*Exercise details*: What you return must match the data below exactly, minus any pictures.

===== Entries supplied =====

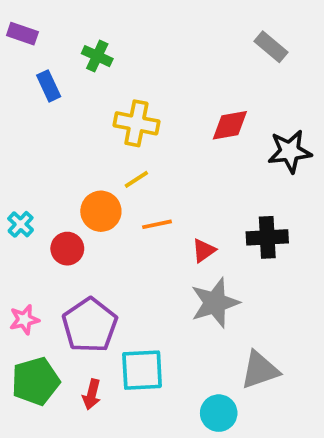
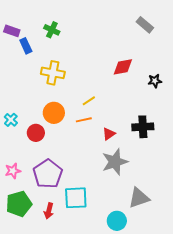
purple rectangle: (22, 34) -> (12, 31), moved
yellow cross: (136, 123) -> (53, 73), moved
black star: (290, 151) -> (155, 81), size x0.6
yellow line: (136, 179) -> (89, 101), moved

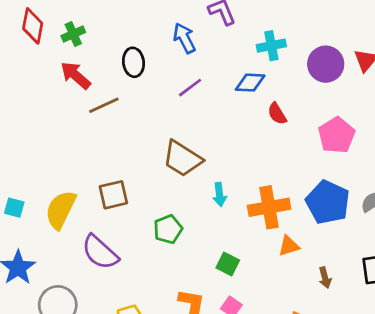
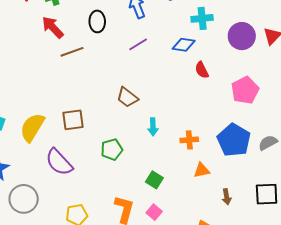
brown trapezoid: (182, 159) -> (127, 97), size x0.7
orange cross: (269, 207) -> (189, 140), size x0.6

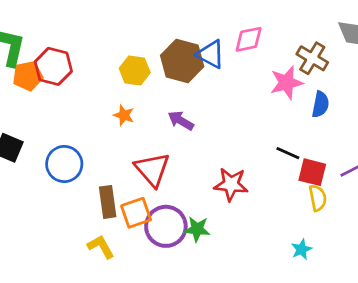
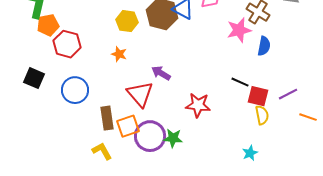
red hexagon: (53, 66) -> (67, 44), moved
purple arrow: (181, 121) -> (161, 73), moved

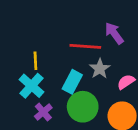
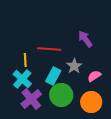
red line: (85, 46) -> (49, 49), moved
purple cross: (43, 112) -> (31, 99), size x1.5

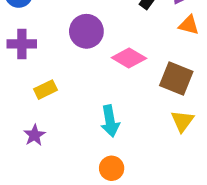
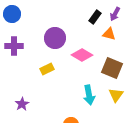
orange triangle: (189, 25) -> (109, 34), moved
yellow rectangle: (45, 90) -> (47, 69), moved
cyan arrow: (110, 121) -> (89, 95), moved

=====

*Response below*:
purple rectangle: (22, 34) -> (12, 31), moved
yellow cross: (136, 123) -> (53, 73), moved
black star: (290, 151) -> (155, 81), size x0.6
yellow line: (136, 179) -> (89, 101), moved

brown trapezoid: (182, 159) -> (127, 97), size x0.7
orange cross: (269, 207) -> (189, 140), size x0.6

red hexagon: (53, 66) -> (67, 44), moved
purple arrow: (181, 121) -> (161, 73), moved

red line: (85, 46) -> (49, 49), moved
purple cross: (43, 112) -> (31, 99), size x1.5

orange triangle: (189, 25) -> (109, 34), moved
yellow rectangle: (45, 90) -> (47, 69), moved
cyan arrow: (110, 121) -> (89, 95), moved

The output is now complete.